### [TASK]
Leave the pictures out, and repeat exactly every line from the one with "yellow phone: 3 -> 5" through the end of the data below.

### [SOURCE DATA]
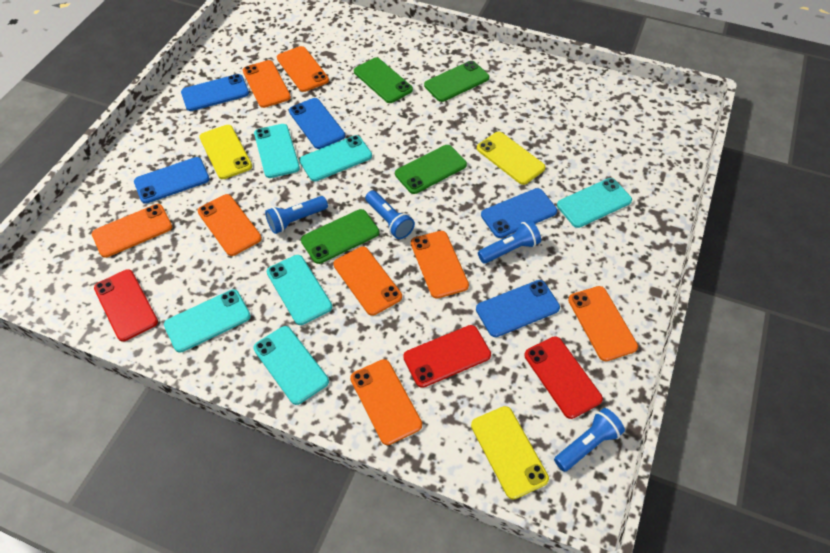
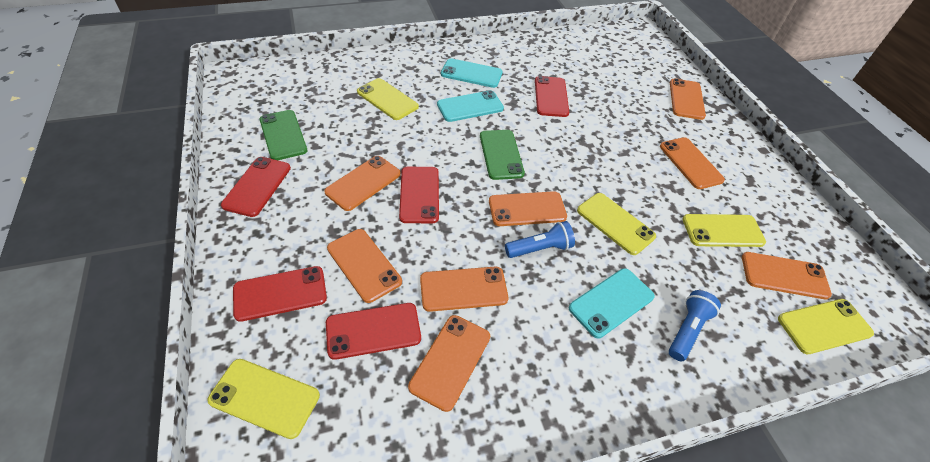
blue flashlight: 4 -> 2
blue phone: 5 -> 0
green phone: 4 -> 2
red phone: 3 -> 5
turquoise phone: 6 -> 3
yellow phone: 3 -> 5

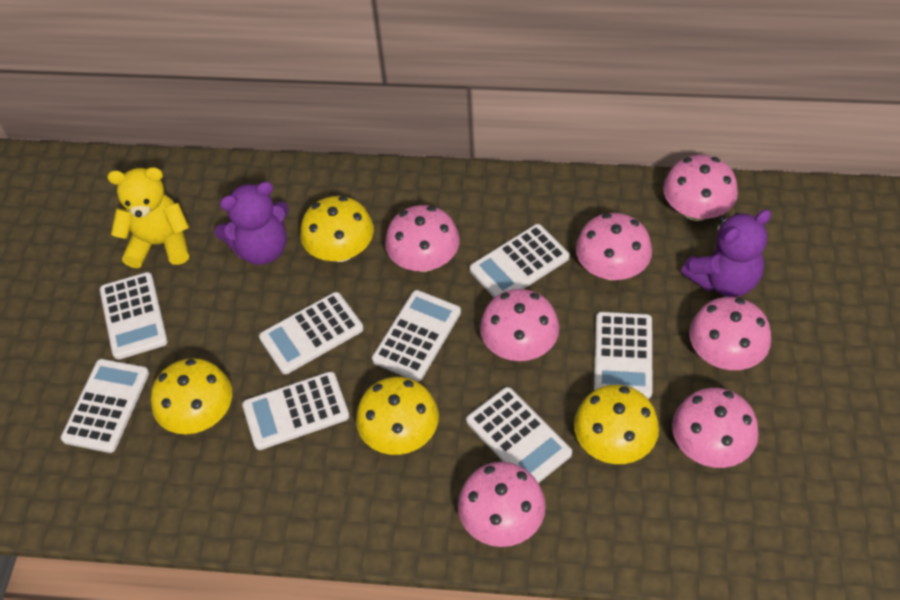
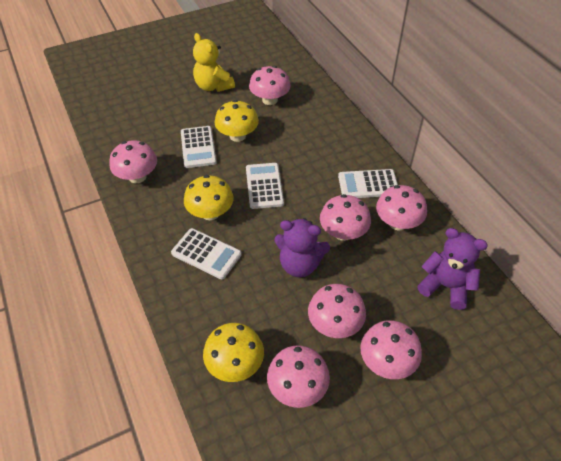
white calculator: 8 -> 4
yellow mushroom: 4 -> 3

### [SOLUTION FOR THIS PROBLEM]
yellow phone: 3 -> 5

white calculator: 8 -> 4
yellow mushroom: 4 -> 3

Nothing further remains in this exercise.